## PROBLEM TO WORK ON:
The answer should be every line below, repeated exactly, with the images left out.

## DATASET CONTENT:
- Opening Delimiter -

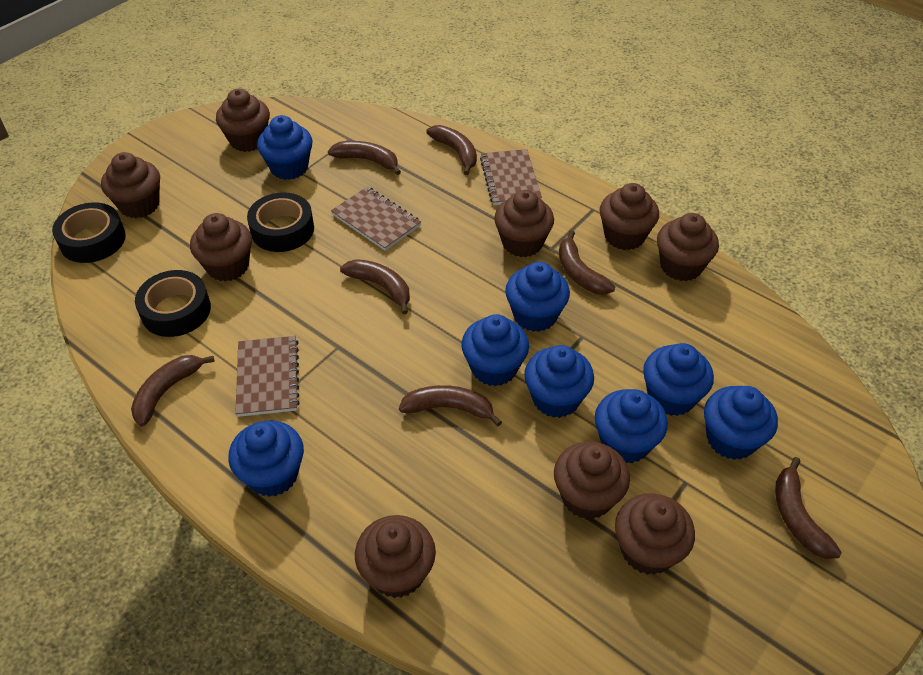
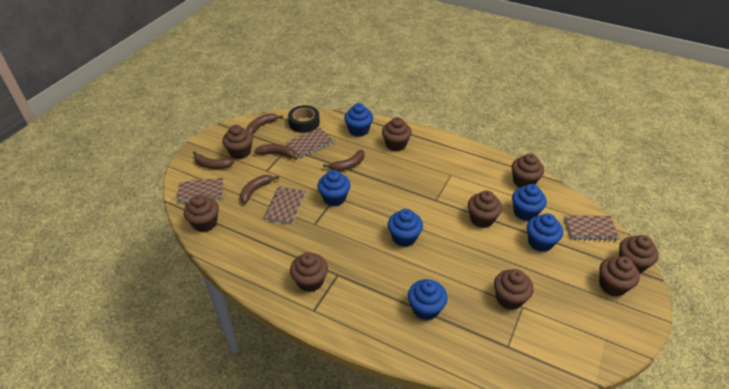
black tape: 3 -> 1
blue cupcake: 8 -> 6
brown banana: 7 -> 5
brown notebook: 3 -> 4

- Closing Delimiter -

## RESPONSE BELOW:
black tape: 3 -> 1
blue cupcake: 8 -> 6
brown banana: 7 -> 5
brown notebook: 3 -> 4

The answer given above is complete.